◆ **YOUR INSTRUCTIONS**: Repeat each entry in the data, exactly.

◆ **DATA TO PROCESS**:
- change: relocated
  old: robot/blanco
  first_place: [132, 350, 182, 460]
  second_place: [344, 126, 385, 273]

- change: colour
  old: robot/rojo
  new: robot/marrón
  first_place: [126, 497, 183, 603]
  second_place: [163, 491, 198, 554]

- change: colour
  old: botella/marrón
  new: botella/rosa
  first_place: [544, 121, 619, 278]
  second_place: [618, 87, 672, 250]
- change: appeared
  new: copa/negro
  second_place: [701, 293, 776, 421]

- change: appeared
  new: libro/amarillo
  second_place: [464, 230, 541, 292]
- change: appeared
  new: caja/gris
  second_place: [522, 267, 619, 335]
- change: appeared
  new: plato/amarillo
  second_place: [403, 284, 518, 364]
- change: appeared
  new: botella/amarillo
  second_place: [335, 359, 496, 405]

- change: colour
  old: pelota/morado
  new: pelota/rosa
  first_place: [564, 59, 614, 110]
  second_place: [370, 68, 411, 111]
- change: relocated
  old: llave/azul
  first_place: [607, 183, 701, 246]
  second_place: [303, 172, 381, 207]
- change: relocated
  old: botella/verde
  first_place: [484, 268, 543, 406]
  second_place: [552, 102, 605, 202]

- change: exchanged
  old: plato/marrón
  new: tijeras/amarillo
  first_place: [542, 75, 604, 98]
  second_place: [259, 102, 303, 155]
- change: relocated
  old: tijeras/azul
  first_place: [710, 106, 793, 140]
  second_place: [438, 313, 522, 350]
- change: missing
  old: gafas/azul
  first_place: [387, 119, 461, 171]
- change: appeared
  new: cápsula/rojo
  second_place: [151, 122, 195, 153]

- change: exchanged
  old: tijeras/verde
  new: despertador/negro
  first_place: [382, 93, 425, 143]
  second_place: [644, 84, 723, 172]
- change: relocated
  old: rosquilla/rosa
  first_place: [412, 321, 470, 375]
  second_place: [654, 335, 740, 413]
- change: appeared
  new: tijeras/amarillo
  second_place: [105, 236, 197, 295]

◆ **OUTPUT FOR THIS TASK**:
- change: relocated
  old: robot/blanco
  first_place: [132, 350, 182, 460]
  second_place: [344, 126, 385, 273]

- change: colour
  old: robot/rojo
  new: robot/marrón
  first_place: [126, 497, 183, 603]
  second_place: [163, 491, 198, 554]

- change: colour
  old: botella/marrón
  new: botella/rosa
  first_place: [544, 121, 619, 278]
  second_place: [618, 87, 672, 250]
- change: appeared
  new: copa/negro
  second_place: [701, 293, 776, 421]

- change: appeared
  new: libro/amarillo
  second_place: [464, 230, 541, 292]
- change: appeared
  new: caja/gris
  second_place: [522, 267, 619, 335]
- change: appeared
  new: plato/amarillo
  second_place: [403, 284, 518, 364]
- change: appeared
  new: botella/amarillo
  second_place: [335, 359, 496, 405]

- change: colour
  old: pelota/morado
  new: pelota/rosa
  first_place: [564, 59, 614, 110]
  second_place: [370, 68, 411, 111]
- change: relocated
  old: llave/azul
  first_place: [607, 183, 701, 246]
  second_place: [303, 172, 381, 207]
- change: relocated
  old: botella/verde
  first_place: [484, 268, 543, 406]
  second_place: [552, 102, 605, 202]

- change: exchanged
  old: plato/marrón
  new: tijeras/amarillo
  first_place: [542, 75, 604, 98]
  second_place: [259, 102, 303, 155]
- change: relocated
  old: tijeras/azul
  first_place: [710, 106, 793, 140]
  second_place: [438, 313, 522, 350]
- change: missing
  old: gafas/azul
  first_place: [387, 119, 461, 171]
- change: appeared
  new: cápsula/rojo
  second_place: [151, 122, 195, 153]

- change: exchanged
  old: tijeras/verde
  new: despertador/negro
  first_place: [382, 93, 425, 143]
  second_place: [644, 84, 723, 172]
- change: relocated
  old: rosquilla/rosa
  first_place: [412, 321, 470, 375]
  second_place: [654, 335, 740, 413]
- change: appeared
  new: tijeras/amarillo
  second_place: [105, 236, 197, 295]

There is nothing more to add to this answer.